#### [WHAT YOU HAVE TO DO]
The records that follow must be reproduced in full, with every picture excluded.

(DATA TO USE Opens)

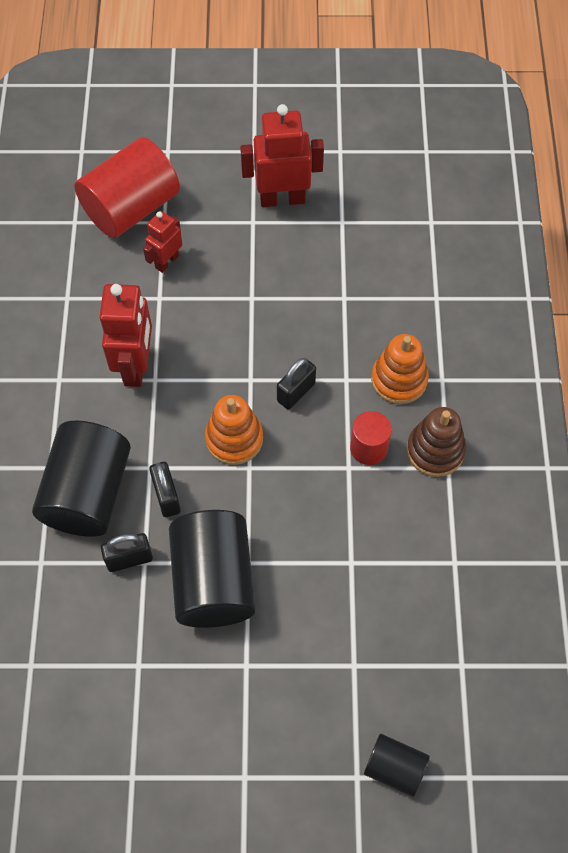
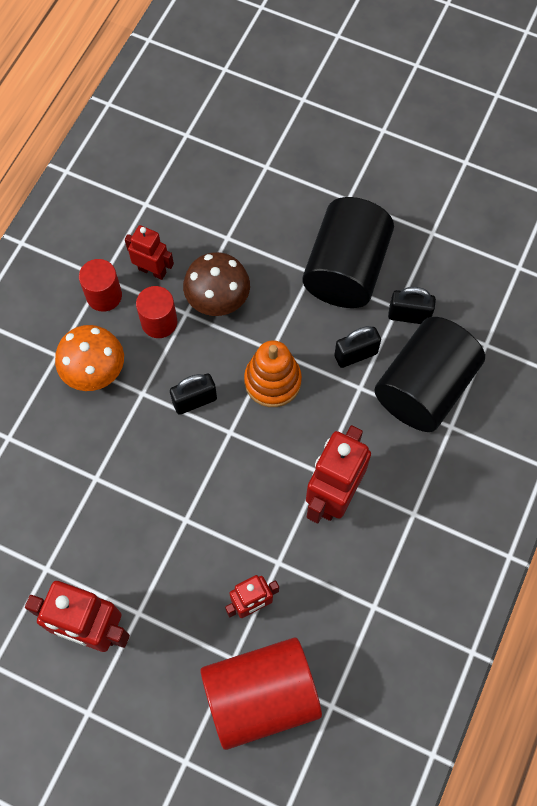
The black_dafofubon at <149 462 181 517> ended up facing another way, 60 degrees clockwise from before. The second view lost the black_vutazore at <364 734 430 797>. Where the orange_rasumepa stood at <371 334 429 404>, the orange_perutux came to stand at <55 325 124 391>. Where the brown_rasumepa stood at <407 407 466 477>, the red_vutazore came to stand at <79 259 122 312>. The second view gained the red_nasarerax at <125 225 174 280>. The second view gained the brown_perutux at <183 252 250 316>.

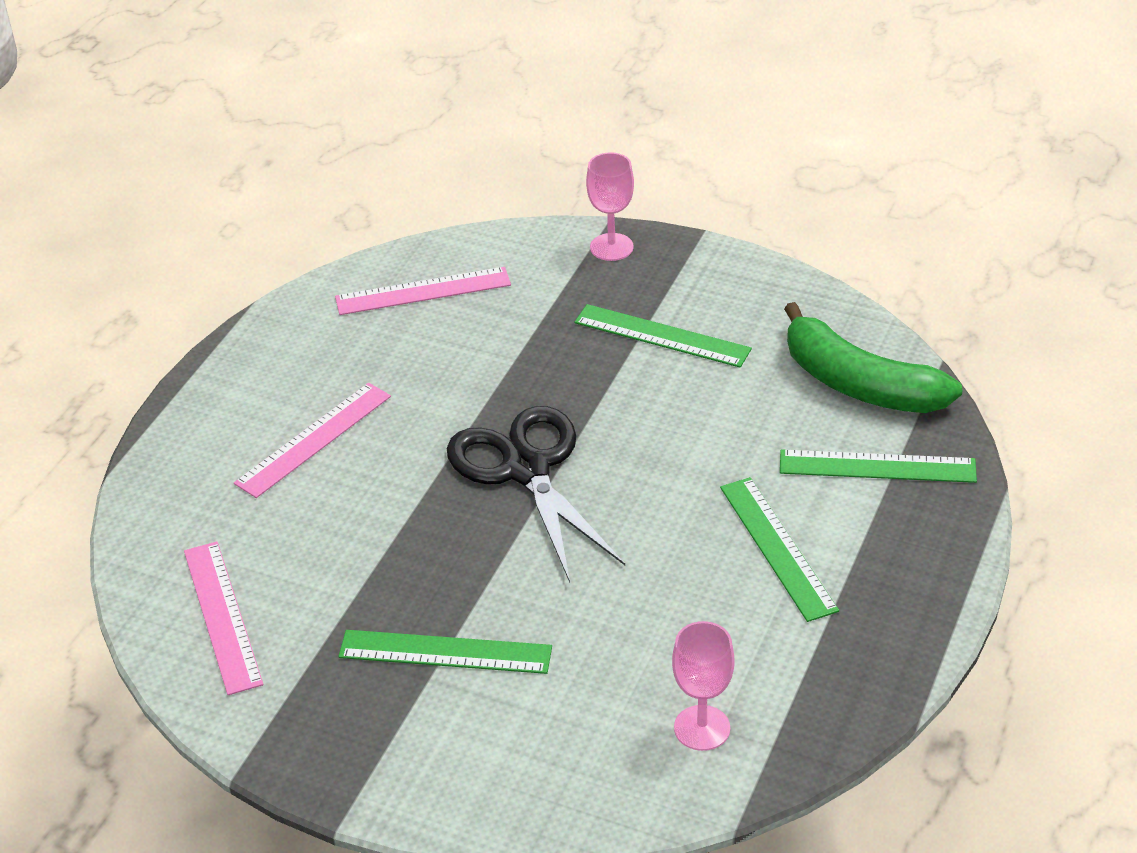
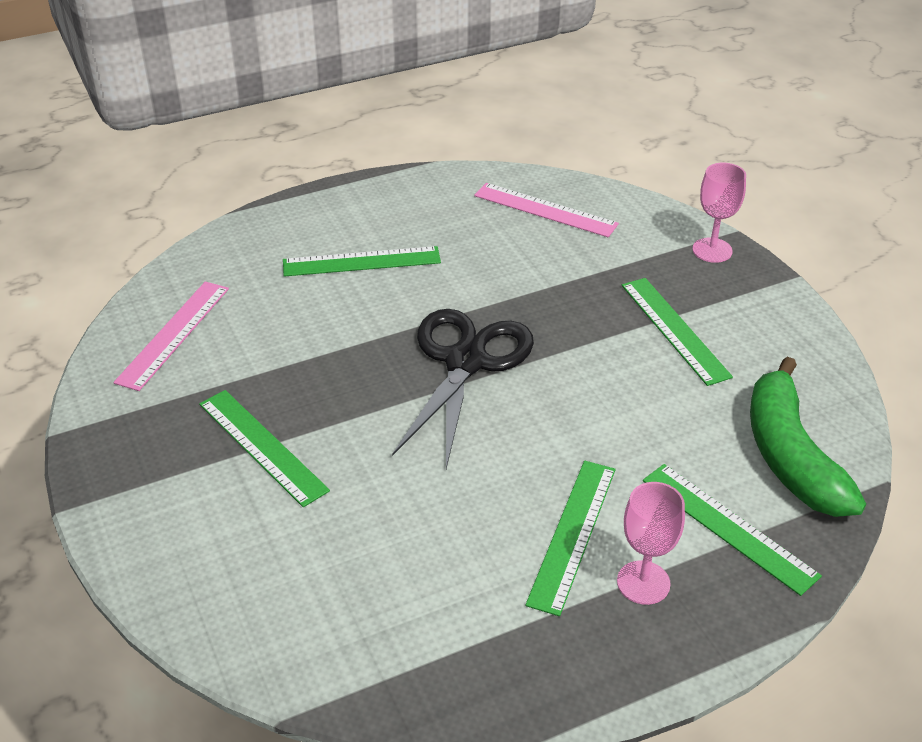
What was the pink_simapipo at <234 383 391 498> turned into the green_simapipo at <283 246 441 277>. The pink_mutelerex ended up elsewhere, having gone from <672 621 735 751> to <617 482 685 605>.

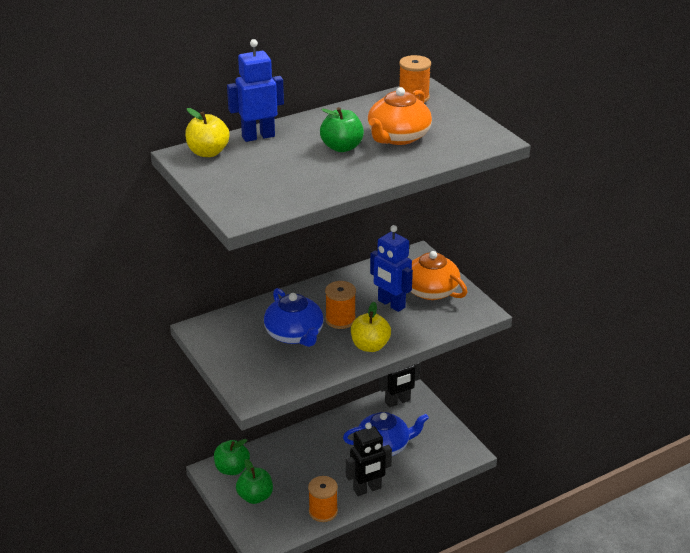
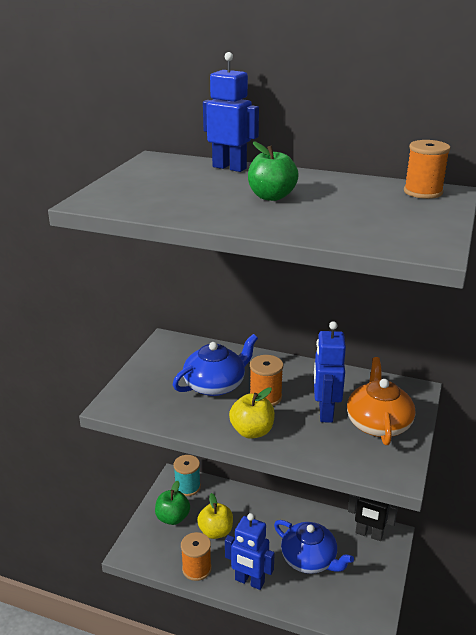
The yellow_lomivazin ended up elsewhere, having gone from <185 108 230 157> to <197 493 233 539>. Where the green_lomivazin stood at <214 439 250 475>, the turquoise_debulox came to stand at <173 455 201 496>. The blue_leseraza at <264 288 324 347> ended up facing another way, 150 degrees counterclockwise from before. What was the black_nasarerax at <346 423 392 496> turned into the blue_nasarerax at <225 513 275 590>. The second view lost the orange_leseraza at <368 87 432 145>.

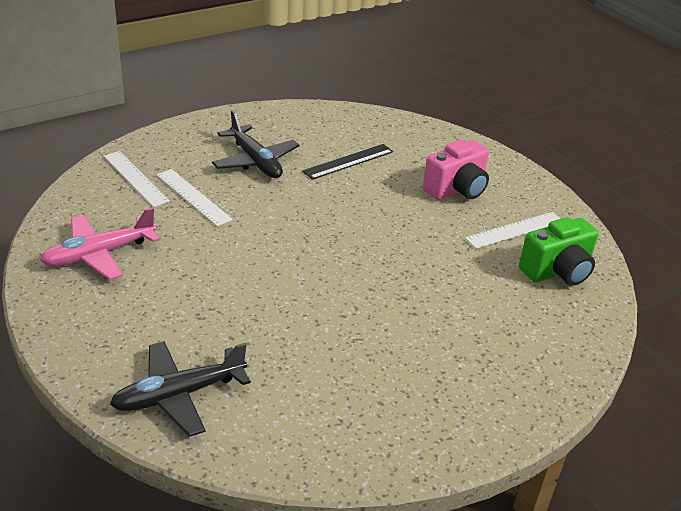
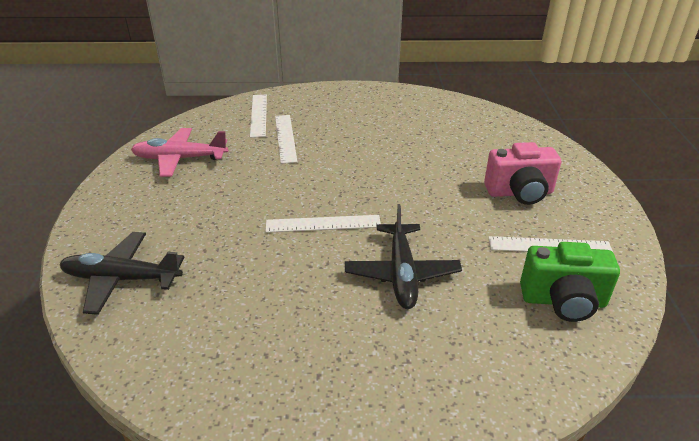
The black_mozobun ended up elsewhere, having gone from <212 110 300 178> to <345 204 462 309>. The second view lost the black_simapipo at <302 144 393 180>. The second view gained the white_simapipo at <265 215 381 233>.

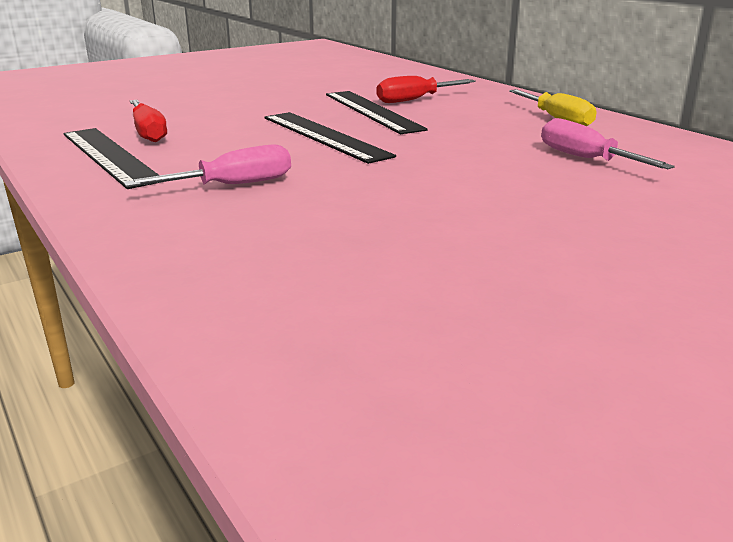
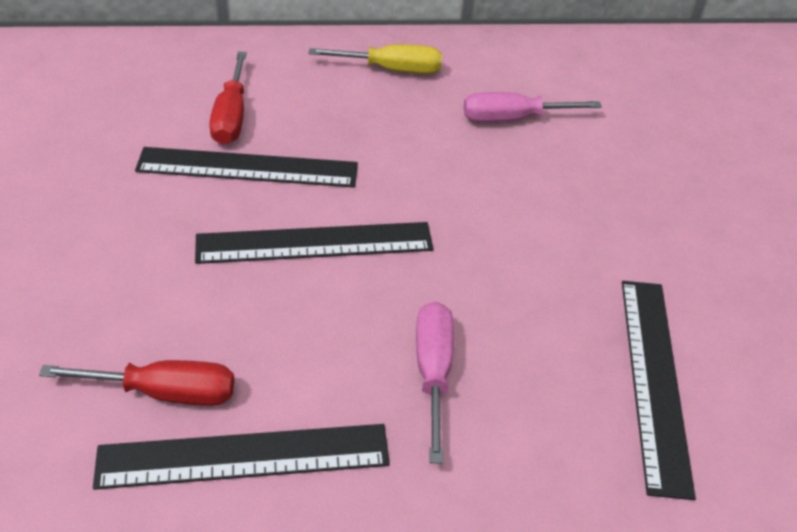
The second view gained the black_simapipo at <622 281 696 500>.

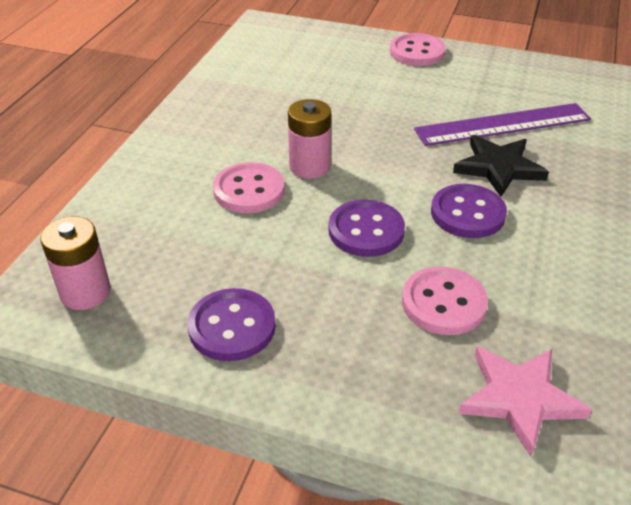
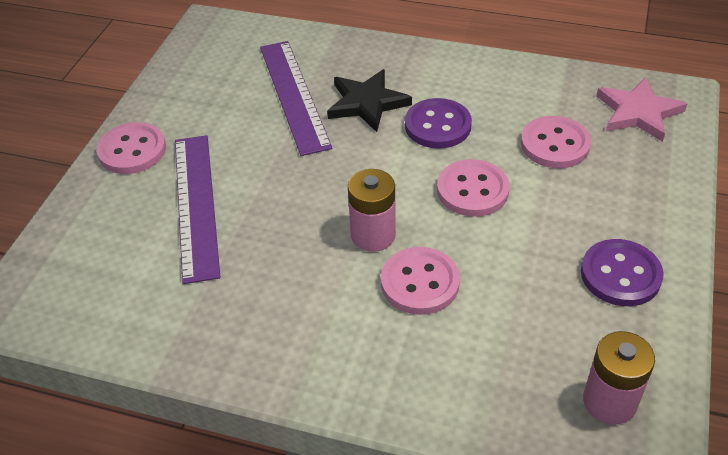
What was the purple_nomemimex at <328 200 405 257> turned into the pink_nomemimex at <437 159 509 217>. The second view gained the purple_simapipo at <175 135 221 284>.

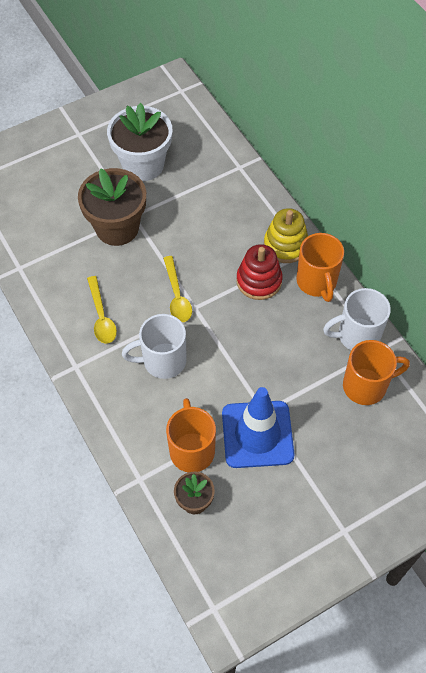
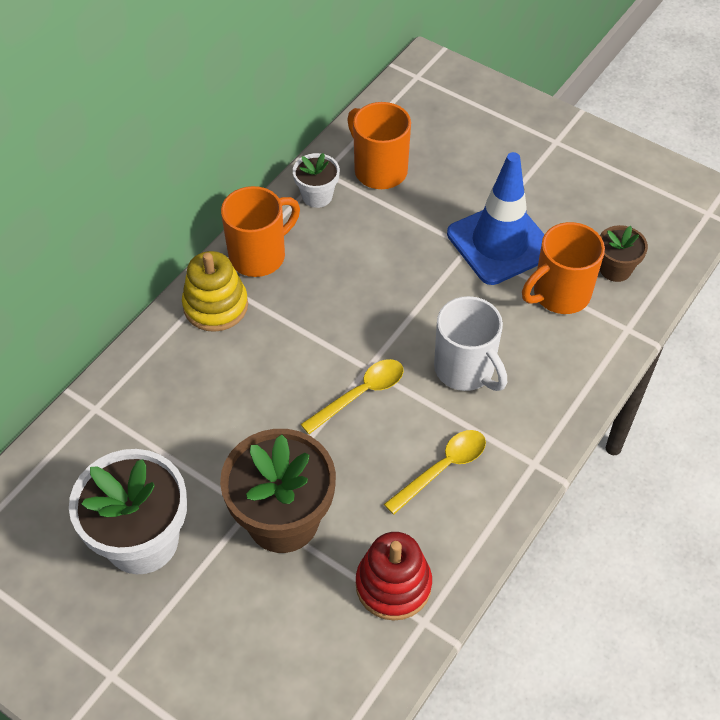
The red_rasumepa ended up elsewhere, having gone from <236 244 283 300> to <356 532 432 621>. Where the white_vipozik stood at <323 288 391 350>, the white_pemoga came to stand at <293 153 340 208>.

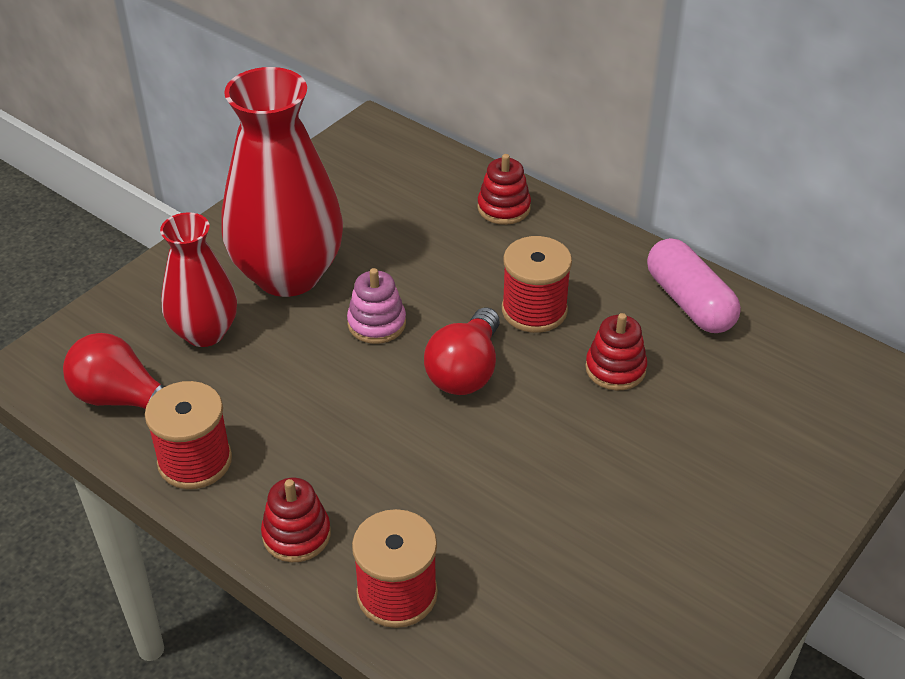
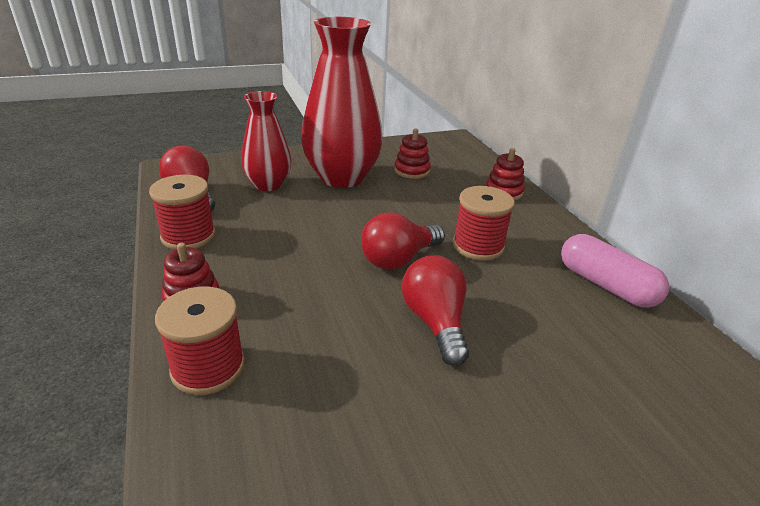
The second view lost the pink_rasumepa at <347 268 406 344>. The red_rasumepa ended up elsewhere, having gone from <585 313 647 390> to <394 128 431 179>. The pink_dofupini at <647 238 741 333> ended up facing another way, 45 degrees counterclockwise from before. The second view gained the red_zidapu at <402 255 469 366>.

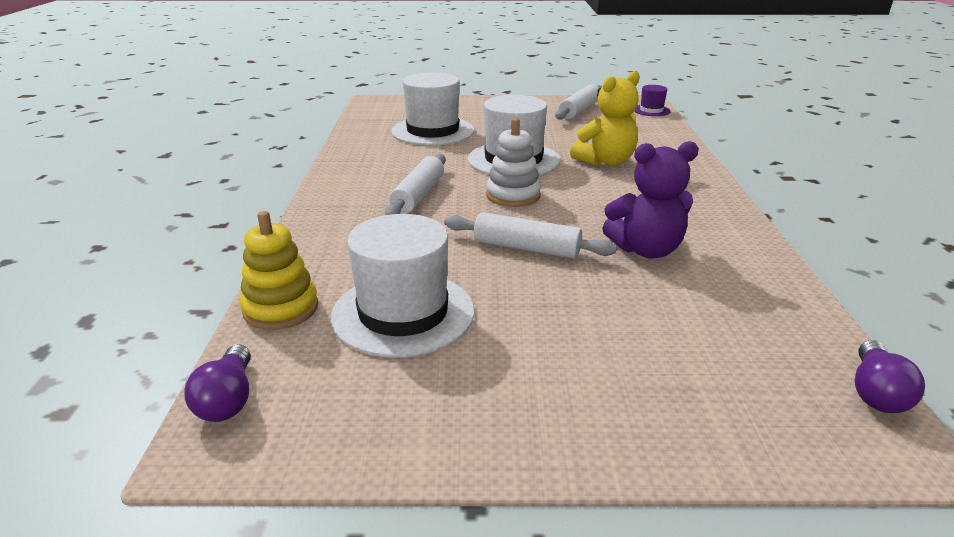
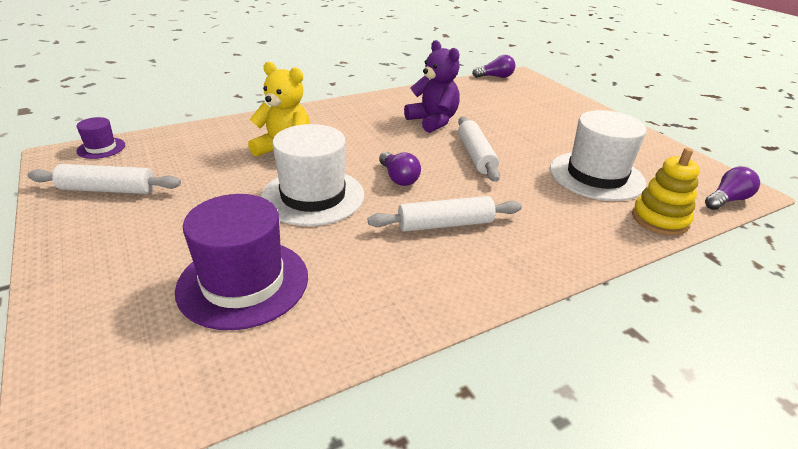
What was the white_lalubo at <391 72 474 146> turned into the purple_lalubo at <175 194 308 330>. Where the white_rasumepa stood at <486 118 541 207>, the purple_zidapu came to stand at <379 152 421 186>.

(DATA TO USE Closes)

#### [RESPONSE BELOW]
The black_dafofubon at <149 462 181 517> ended up facing another way, 60 degrees clockwise from before. The second view lost the black_vutazore at <364 734 430 797>. Where the orange_rasumepa stood at <371 334 429 404>, the orange_perutux came to stand at <55 325 124 391>. Where the brown_rasumepa stood at <407 407 466 477>, the red_vutazore came to stand at <79 259 122 312>. The second view gained the red_nasarerax at <125 225 174 280>. The second view gained the brown_perutux at <183 252 250 316>.

What was the pink_simapipo at <234 383 391 498> turned into the green_simapipo at <283 246 441 277>. The pink_mutelerex ended up elsewhere, having gone from <672 621 735 751> to <617 482 685 605>.

The yellow_lomivazin ended up elsewhere, having gone from <185 108 230 157> to <197 493 233 539>. Where the green_lomivazin stood at <214 439 250 475>, the turquoise_debulox came to stand at <173 455 201 496>. The blue_leseraza at <264 288 324 347> ended up facing another way, 150 degrees counterclockwise from before. What was the black_nasarerax at <346 423 392 496> turned into the blue_nasarerax at <225 513 275 590>. The second view lost the orange_leseraza at <368 87 432 145>.

The black_mozobun ended up elsewhere, having gone from <212 110 300 178> to <345 204 462 309>. The second view lost the black_simapipo at <302 144 393 180>. The second view gained the white_simapipo at <265 215 381 233>.

The second view gained the black_simapipo at <622 281 696 500>.

What was the purple_nomemimex at <328 200 405 257> turned into the pink_nomemimex at <437 159 509 217>. The second view gained the purple_simapipo at <175 135 221 284>.

The red_rasumepa ended up elsewhere, having gone from <236 244 283 300> to <356 532 432 621>. Where the white_vipozik stood at <323 288 391 350>, the white_pemoga came to stand at <293 153 340 208>.

The second view lost the pink_rasumepa at <347 268 406 344>. The red_rasumepa ended up elsewhere, having gone from <585 313 647 390> to <394 128 431 179>. The pink_dofupini at <647 238 741 333> ended up facing another way, 45 degrees counterclockwise from before. The second view gained the red_zidapu at <402 255 469 366>.

What was the white_lalubo at <391 72 474 146> turned into the purple_lalubo at <175 194 308 330>. Where the white_rasumepa stood at <486 118 541 207>, the purple_zidapu came to stand at <379 152 421 186>.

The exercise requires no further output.